■ Assignment ■
Exactness is required. Restate every entry as written.
☆ ☆ ☆
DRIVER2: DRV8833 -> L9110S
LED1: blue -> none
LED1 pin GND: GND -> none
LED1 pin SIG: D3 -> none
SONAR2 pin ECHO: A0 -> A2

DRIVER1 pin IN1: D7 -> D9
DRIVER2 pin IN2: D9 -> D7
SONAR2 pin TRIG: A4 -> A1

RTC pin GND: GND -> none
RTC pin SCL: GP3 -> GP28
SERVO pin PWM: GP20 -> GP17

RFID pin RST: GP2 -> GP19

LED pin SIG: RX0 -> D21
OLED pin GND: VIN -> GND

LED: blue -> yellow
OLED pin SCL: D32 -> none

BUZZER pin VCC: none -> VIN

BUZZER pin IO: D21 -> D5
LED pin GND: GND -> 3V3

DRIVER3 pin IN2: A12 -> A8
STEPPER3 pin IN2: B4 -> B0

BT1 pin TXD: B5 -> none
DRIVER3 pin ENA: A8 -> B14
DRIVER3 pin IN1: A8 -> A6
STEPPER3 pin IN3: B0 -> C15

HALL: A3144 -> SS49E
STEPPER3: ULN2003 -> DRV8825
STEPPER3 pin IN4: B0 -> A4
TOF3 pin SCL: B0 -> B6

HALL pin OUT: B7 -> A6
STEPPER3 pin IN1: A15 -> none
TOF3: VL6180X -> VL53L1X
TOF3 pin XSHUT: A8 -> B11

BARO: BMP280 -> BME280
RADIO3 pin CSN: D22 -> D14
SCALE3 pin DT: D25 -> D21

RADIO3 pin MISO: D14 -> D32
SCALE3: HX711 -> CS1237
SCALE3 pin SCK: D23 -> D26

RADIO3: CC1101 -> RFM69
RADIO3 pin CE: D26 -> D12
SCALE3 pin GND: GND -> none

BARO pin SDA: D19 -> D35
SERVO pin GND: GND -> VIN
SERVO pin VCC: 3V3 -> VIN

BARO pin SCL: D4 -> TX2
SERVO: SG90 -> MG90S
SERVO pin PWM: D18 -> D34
☆ ☆ ☆
■ Answer space ■
DRIVER2: DRV8833 -> L9110S
LED1: blue -> none
LED1 pin GND: GND -> none
LED1 pin SIG: D3 -> none
SONAR2 pin ECHO: A0 -> A2

DRIVER1 pin IN1: D7 -> D9
DRIVER2 pin IN2: D9 -> D7
SONAR2 pin TRIG: A4 -> A1

RTC pin GND: GND -> none
RTC pin SCL: GP3 -> GP28
SERVO pin PWM: GP20 -> GP17

RFID pin RST: GP2 -> GP19

LED pin SIG: RX0 -> D21
OLED pin GND: VIN -> GND

LED: blue -> yellow
OLED pin SCL: D32 -> none

BUZZER pin VCC: none -> VIN

BUZZER pin IO: D21 -> D5
LED pin GND: GND -> 3V3

DRIVER3 pin IN2: A12 -> A8
STEPPER3 pin IN2: B4 -> B0

BT1 pin TXD: B5 -> none
DRIVER3 pin ENA: A8 -> B14
DRIVER3 pin IN1: A8 -> A6
STEPPER3 pin IN3: B0 -> C15

HALL: A3144 -> SS49E
STEPPER3: ULN2003 -> DRV8825
STEPPER3 pin IN4: B0 -> A4
TOF3 pin SCL: B0 -> B6

HALL pin OUT: B7 -> A6
STEPPER3 pin IN1: A15 -> none
TOF3: VL6180X -> VL53L1X
TOF3 pin XSHUT: A8 -> B11

BARO: BMP280 -> BME280
RADIO3 pin CSN: D22 -> D14
SCALE3 pin DT: D25 -> D21

RADIO3 pin MISO: D14 -> D32
SCALE3: HX711 -> CS1237
SCALE3 pin SCK: D23 -> D26

RADIO3: CC1101 -> RFM69
RADIO3 pin CE: D26 -> D12
SCALE3 pin GND: GND -> none

BARO pin SDA: D19 -> D35
SERVO pin GND: GND -> VIN
SERVO pin VCC: 3V3 -> VIN

BARO pin SCL: D4 -> TX2
SERVO: SG90 -> MG90S
SERVO pin PWM: D18 -> D34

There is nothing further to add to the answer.